┏━━

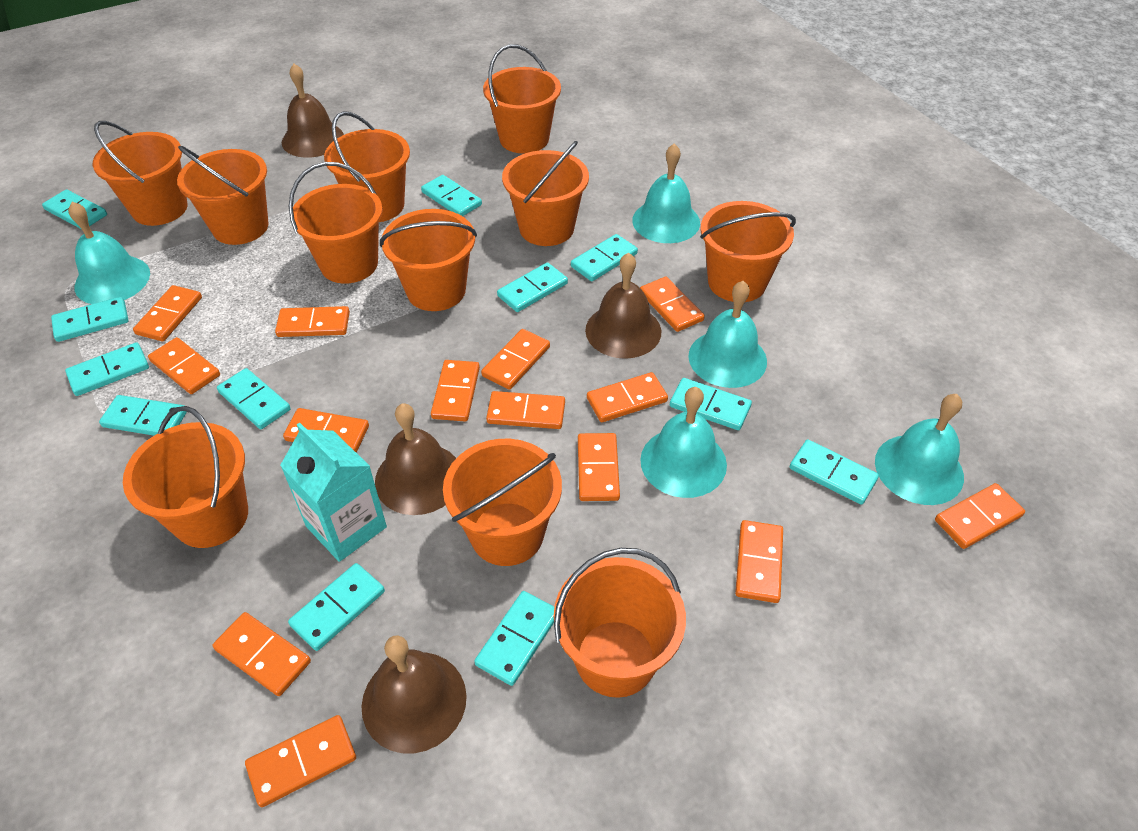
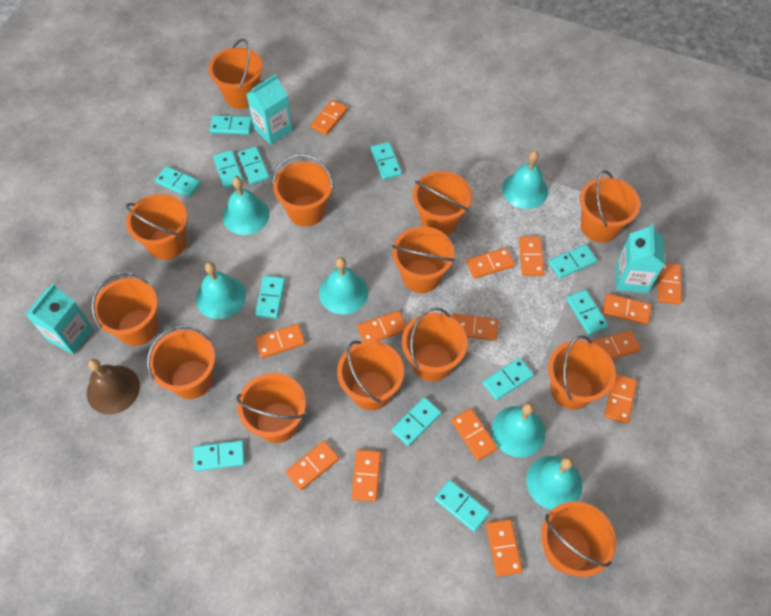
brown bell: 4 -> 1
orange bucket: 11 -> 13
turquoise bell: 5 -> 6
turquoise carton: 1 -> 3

┗━━
┏━━

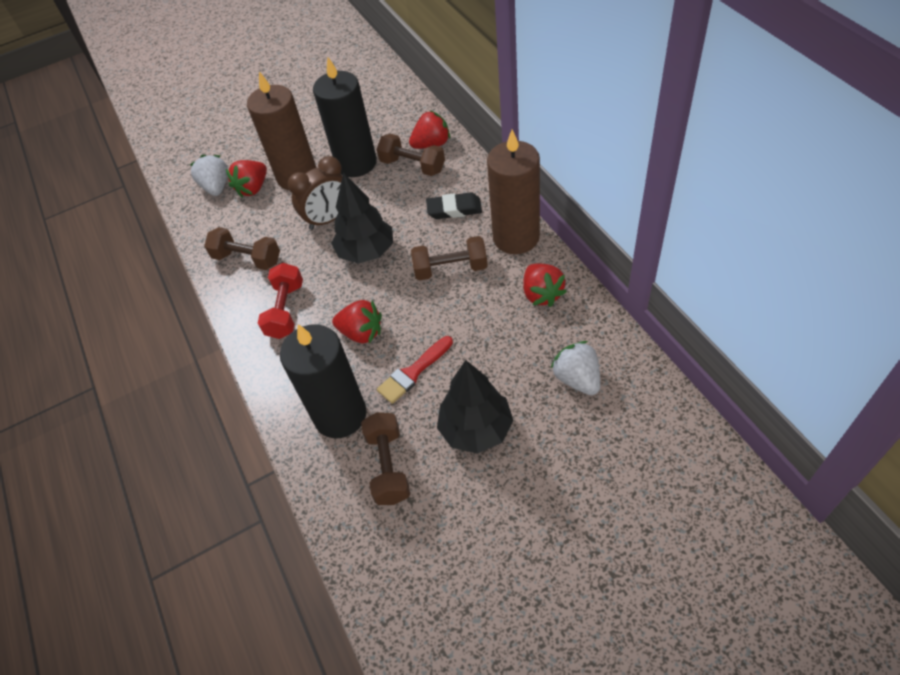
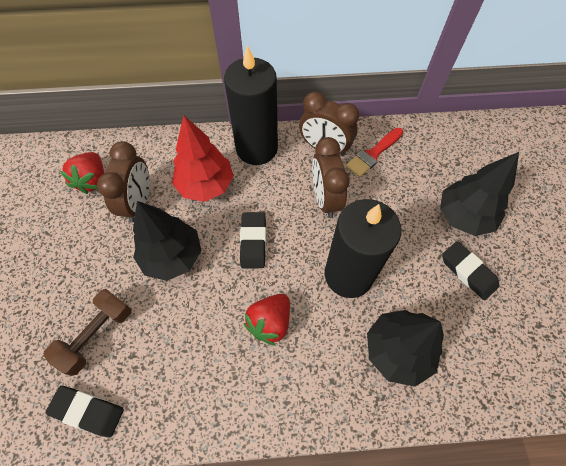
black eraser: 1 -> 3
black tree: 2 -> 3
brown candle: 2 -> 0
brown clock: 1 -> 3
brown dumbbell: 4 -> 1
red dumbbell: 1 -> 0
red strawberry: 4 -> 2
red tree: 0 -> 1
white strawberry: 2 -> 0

┗━━

**TASK PROMPT:**
Show all lines from the listing above in which "strawberry" appears.

**WRITTEN RESPONSE:**
red strawberry: 4 -> 2
white strawberry: 2 -> 0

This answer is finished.